• _Prompt_
Using the data beneath this instruction, retype only the lines from the one that contains "appeared: Käse/orange" down to the one that contains "camera: 110 degrees right, 10 degrees up", both included, exactly as they appear.
** Opening Information provided block **
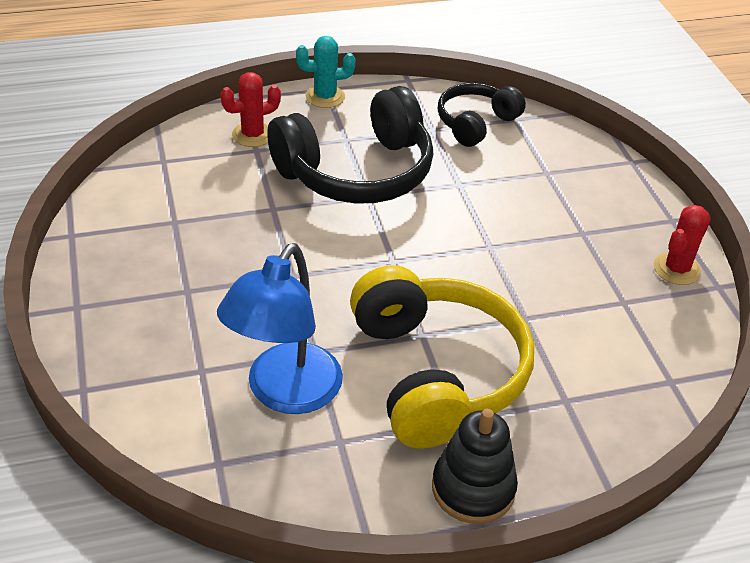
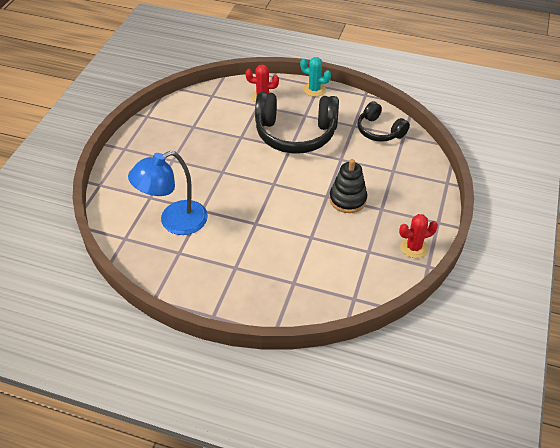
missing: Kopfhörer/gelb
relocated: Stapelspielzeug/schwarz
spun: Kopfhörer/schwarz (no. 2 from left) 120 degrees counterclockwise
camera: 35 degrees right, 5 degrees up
** Closing Information provided block **
** Opening Information provided block **
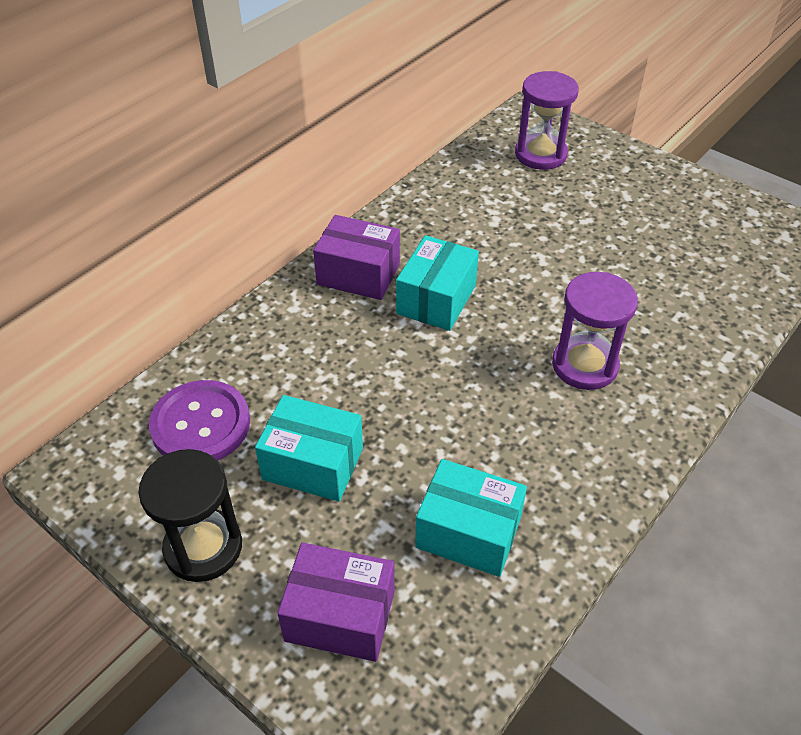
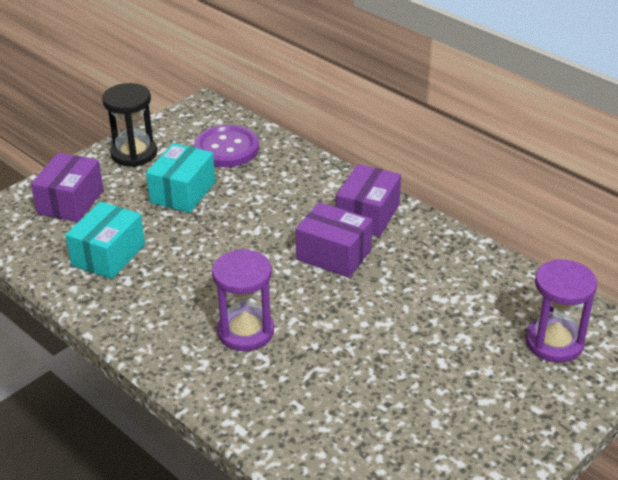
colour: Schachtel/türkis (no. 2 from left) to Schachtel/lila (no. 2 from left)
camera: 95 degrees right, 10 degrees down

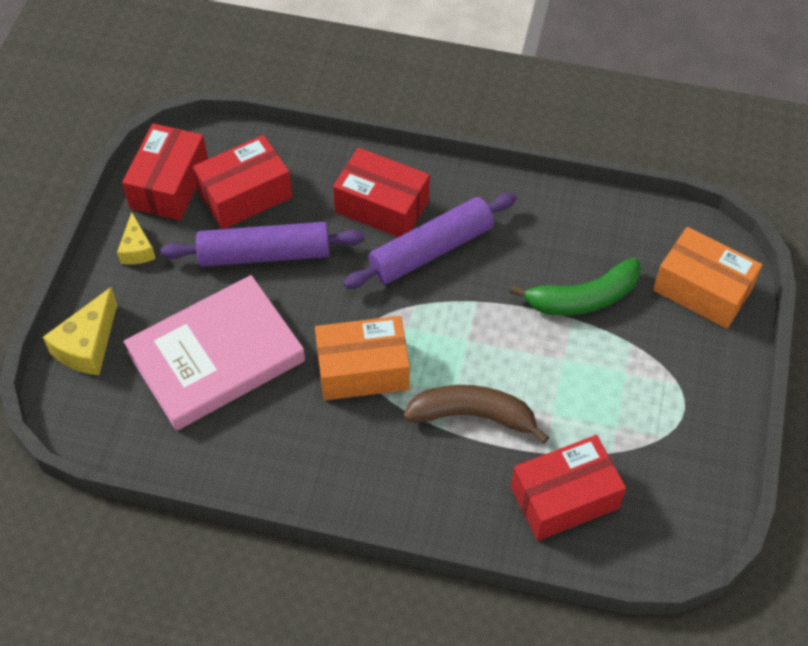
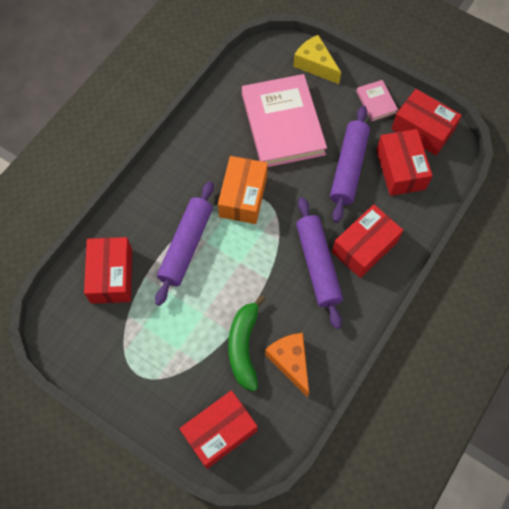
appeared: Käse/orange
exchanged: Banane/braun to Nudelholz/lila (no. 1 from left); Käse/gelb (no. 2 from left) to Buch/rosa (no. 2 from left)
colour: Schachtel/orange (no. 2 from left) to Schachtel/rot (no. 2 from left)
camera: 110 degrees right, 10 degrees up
** Closing Information provided block **
• _Problem solution_
appeared: Käse/orange
exchanged: Banane/braun to Nudelholz/lila (no. 1 from left); Käse/gelb (no. 2 from left) to Buch/rosa (no. 2 from left)
colour: Schachtel/orange (no. 2 from left) to Schachtel/rot (no. 2 from left)
camera: 110 degrees right, 10 degrees up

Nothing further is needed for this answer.